> _About this exercise_:
Search the material below for the string "change" and copy each line where it appears.
╭─ Recorded data
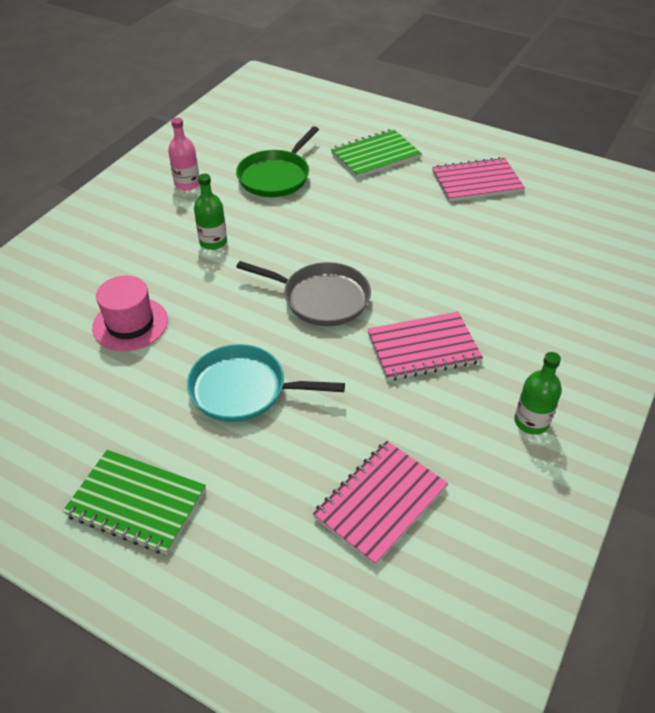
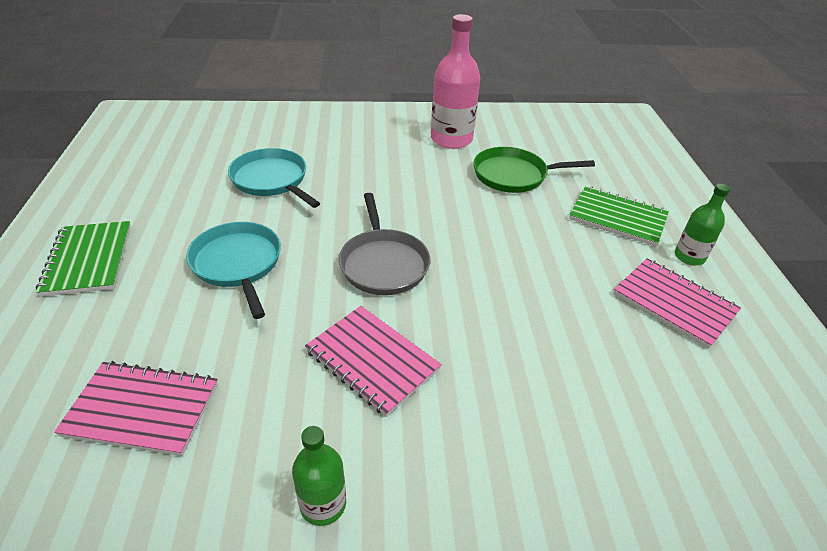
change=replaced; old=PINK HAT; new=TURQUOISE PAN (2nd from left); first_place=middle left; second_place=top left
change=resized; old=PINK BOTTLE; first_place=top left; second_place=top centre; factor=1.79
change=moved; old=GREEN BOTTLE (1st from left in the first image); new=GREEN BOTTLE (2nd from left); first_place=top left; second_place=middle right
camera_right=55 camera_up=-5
╰─
> _Exercise output_:
change=replaced; old=PINK HAT; new=TURQUOISE PAN (2nd from left); first_place=middle left; second_place=top left
change=resized; old=PINK BOTTLE; first_place=top left; second_place=top centre; factor=1.79
change=moved; old=GREEN BOTTLE (1st from left in the first image); new=GREEN BOTTLE (2nd from left); first_place=top left; second_place=middle right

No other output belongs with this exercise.